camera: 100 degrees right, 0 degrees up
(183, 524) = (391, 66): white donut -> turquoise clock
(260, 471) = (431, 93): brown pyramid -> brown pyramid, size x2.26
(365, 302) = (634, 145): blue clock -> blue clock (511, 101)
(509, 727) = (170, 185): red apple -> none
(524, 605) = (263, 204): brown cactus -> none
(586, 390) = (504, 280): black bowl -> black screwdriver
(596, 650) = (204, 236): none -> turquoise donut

════════

YOUR GOAL:
Repeat each entry above exactly as shown.

ANSWER AREA:
camera: 100 degrees right, 0 degrees up
(183, 524) = (391, 66): white donut -> turquoise clock
(260, 471) = (431, 93): brown pyramid -> brown pyramid, size x2.26
(365, 302) = (634, 145): blue clock -> blue clock (511, 101)
(509, 727) = (170, 185): red apple -> none
(524, 605) = (263, 204): brown cactus -> none
(586, 390) = (504, 280): black bowl -> black screwdriver
(596, 650) = (204, 236): none -> turquoise donut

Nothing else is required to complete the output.